Assignment
Search the entries for the line containing "R207: none -> 470 (GND, VS)". Repeat it, then every line after it, exactly through the final line.

Itemized modification records:
—————

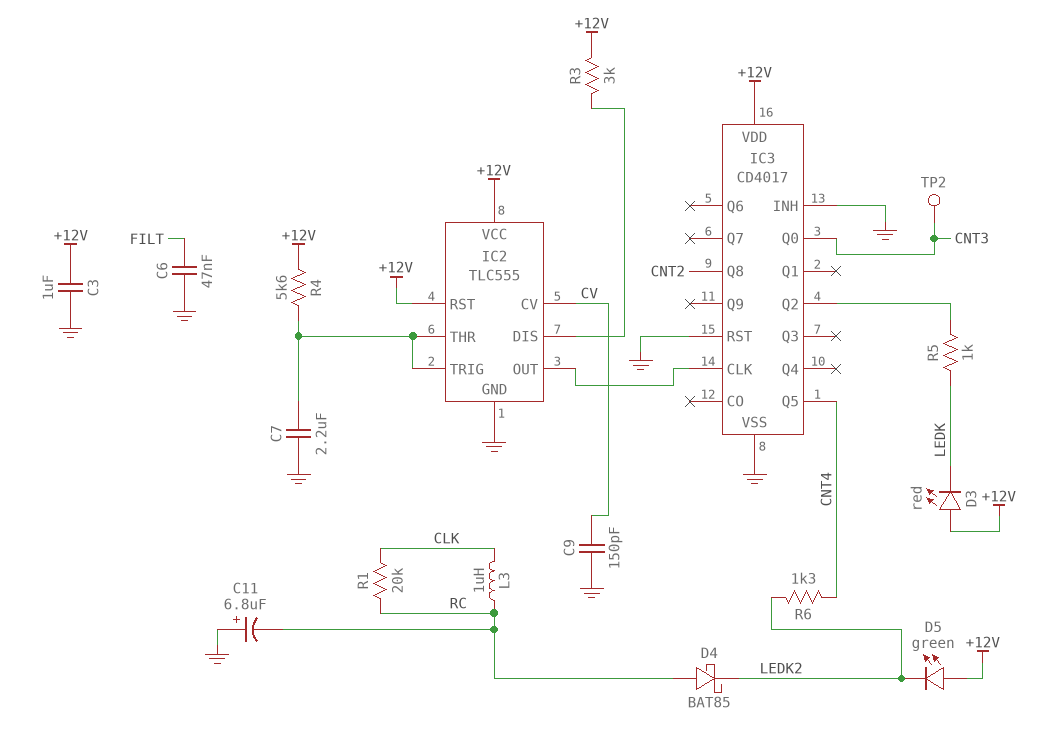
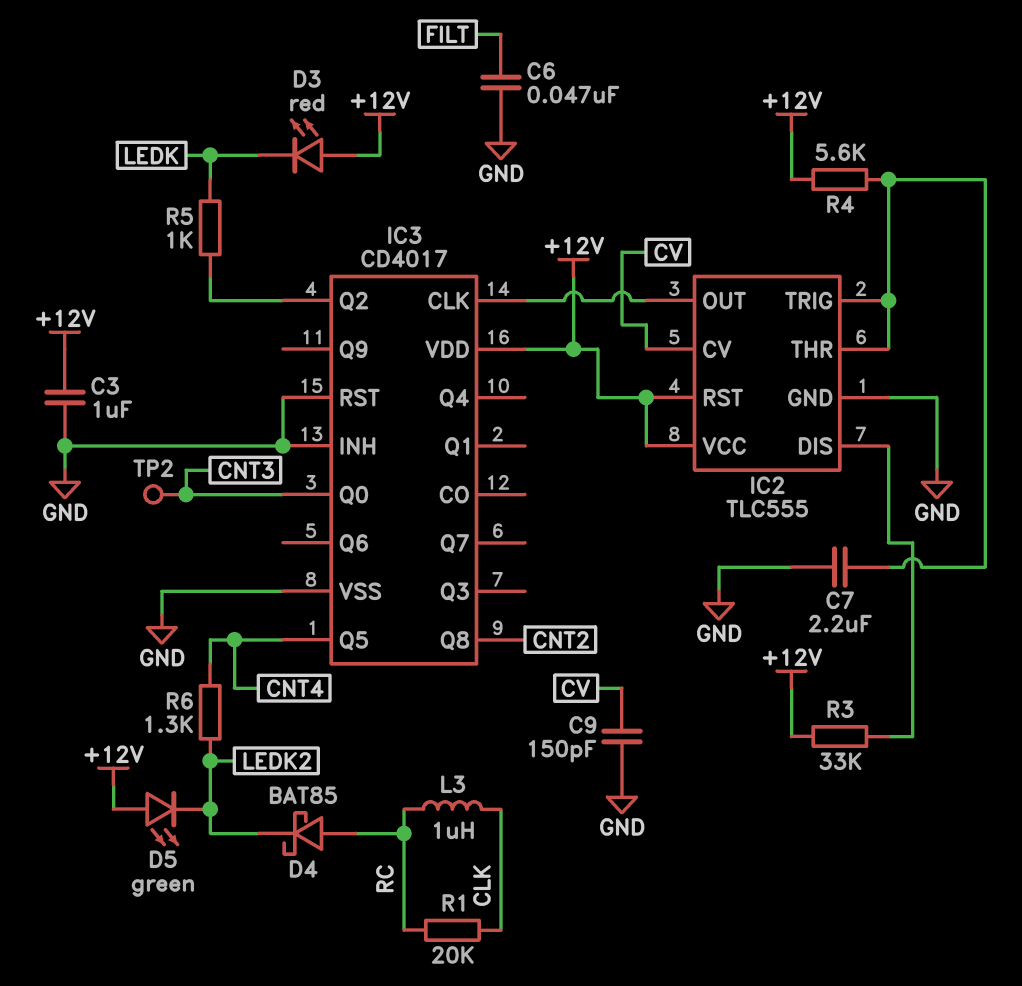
C11: 6.8uF (plus GND, minus RC) -> none
R3: 3k (+12V, IC2/DIS) -> 33k (+12V, IC2/DIS)

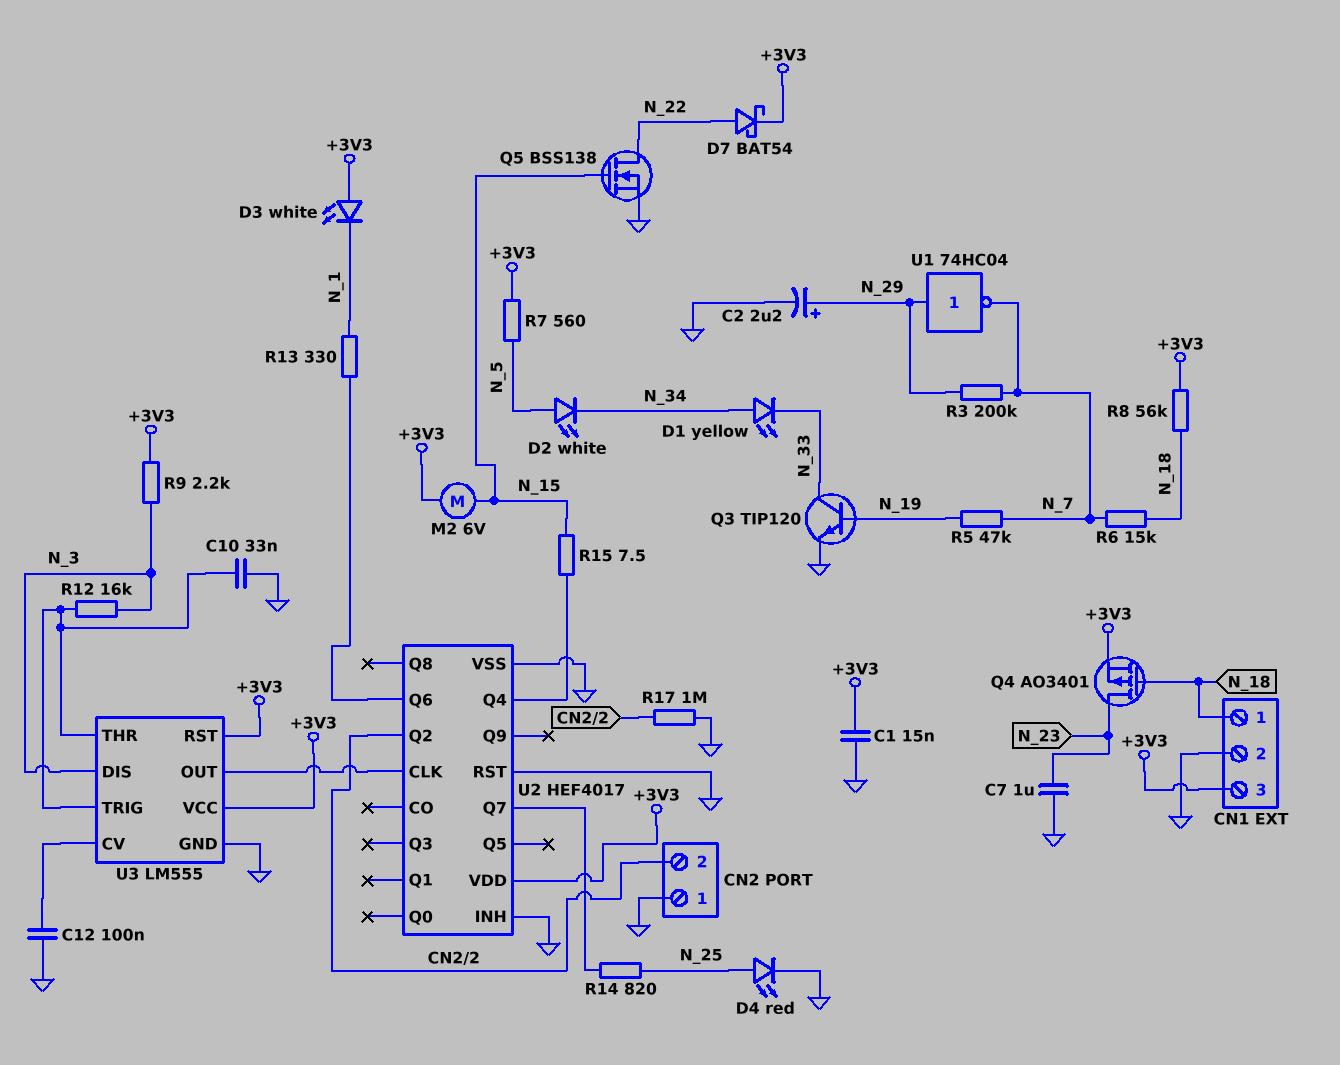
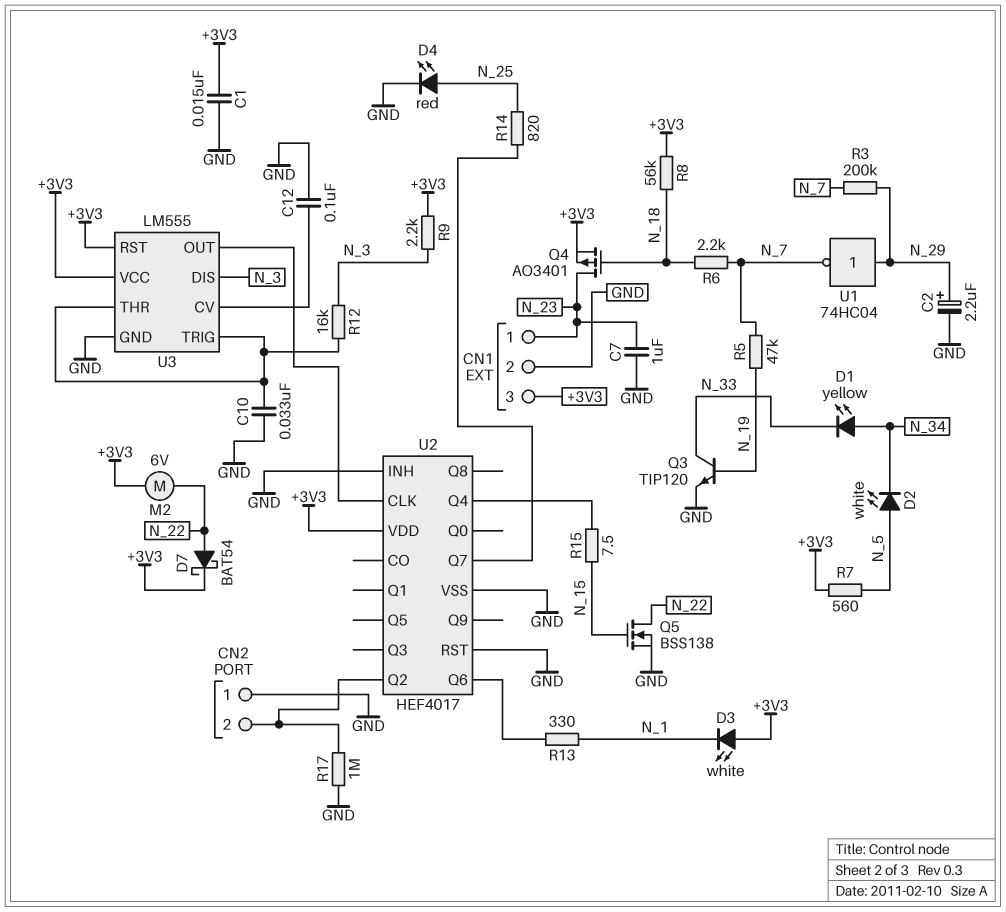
CN1 pin 1: N_18 -> N_23
M2: motor 6V (+3V3, N_15) -> motor 6V (+3V3, N_22)
R6: 15k (N_7, N_18) -> 2.2k (N_7, N_18)

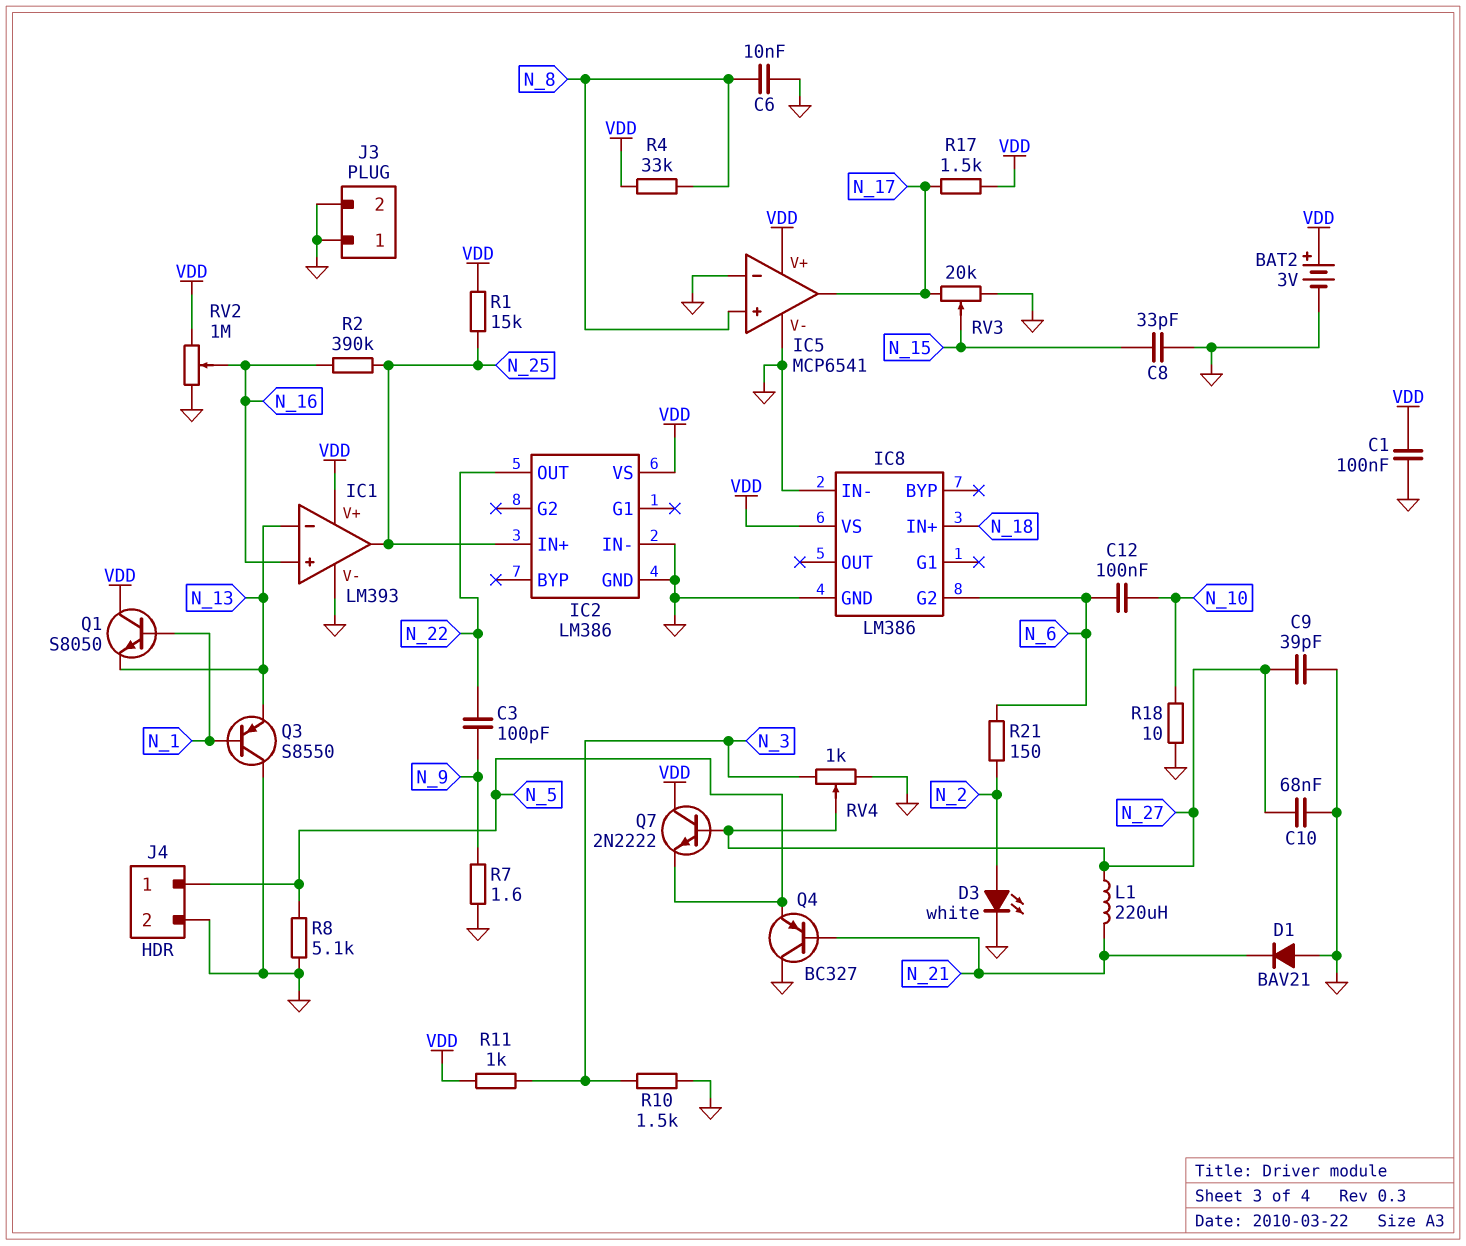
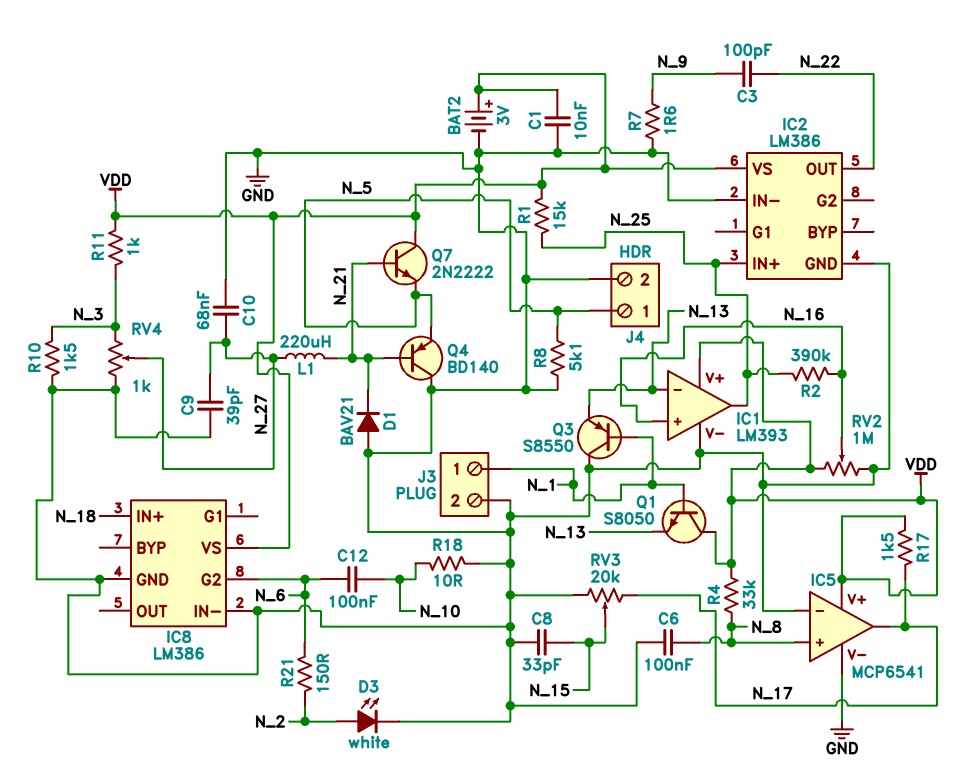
C1: 100nF (GND, VDD) -> 10nF (GND, VDD)
C6: 10nF (GND, N_8) -> 100nF (GND, N_8)
J3 pin 1: GND -> N_1
Q4: PNP BC327 (B N_21, C GND, E N_5) -> PNP BD140 (B N_21, C GND, E N_5)
Q7: NPN 2N2222 (B N_27, C VDD, E N_5) -> NPN 2N2222 (B N_21, C VDD, E N_5)

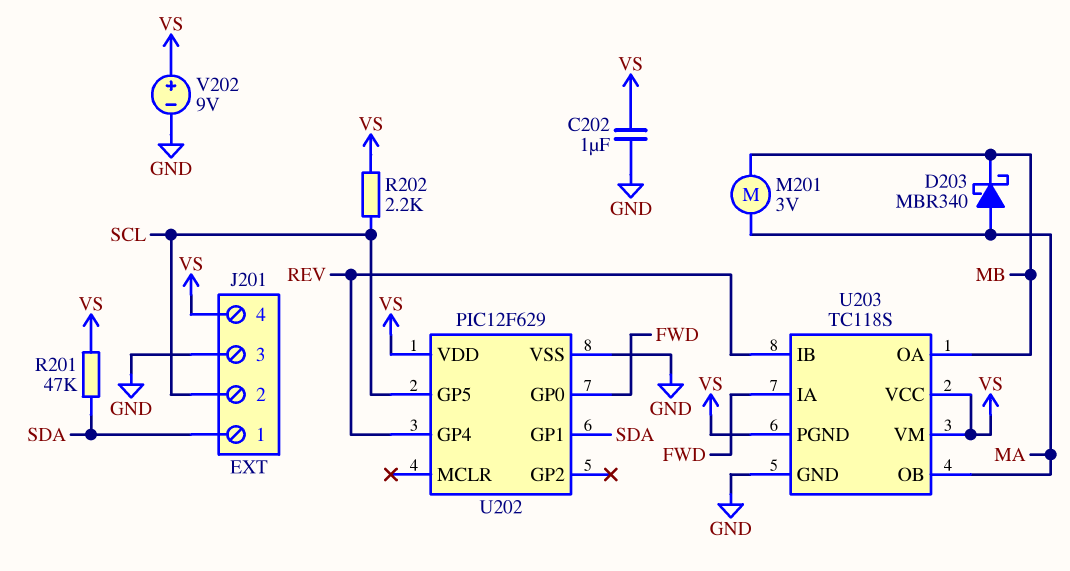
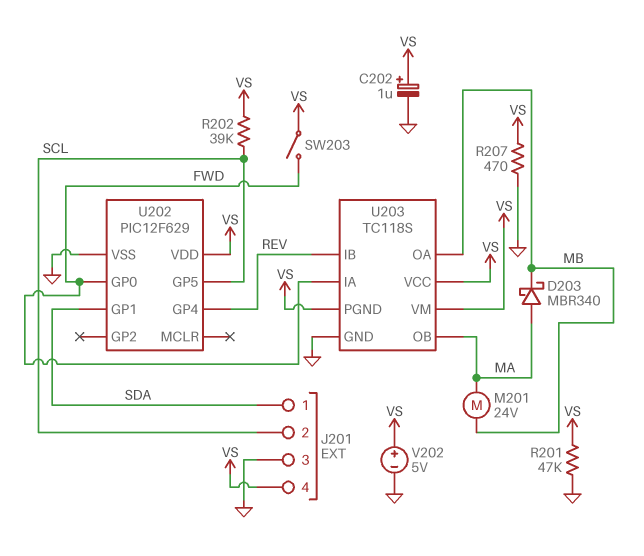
C202: 1uF (GND, VS) -> 1uF (plus VS, minus GND)
M201: motor 3V (MA, MB) -> motor 24V (MA, MB)
R201: 47k (SDA, VS) -> 47k (GND, VS)
R202: 2.2k (SCL, VS) -> 39k (SCL, VS)
R207: none -> 470 (GND, VS)
SW203: none -> switch (FWD, VS)
V202: 9V (plus VS, minus GND) -> 5V (plus VS, minus GND)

—————

Solution
R207: none -> 470 (GND, VS)
SW203: none -> switch (FWD, VS)
V202: 9V (plus VS, minus GND) -> 5V (plus VS, minus GND)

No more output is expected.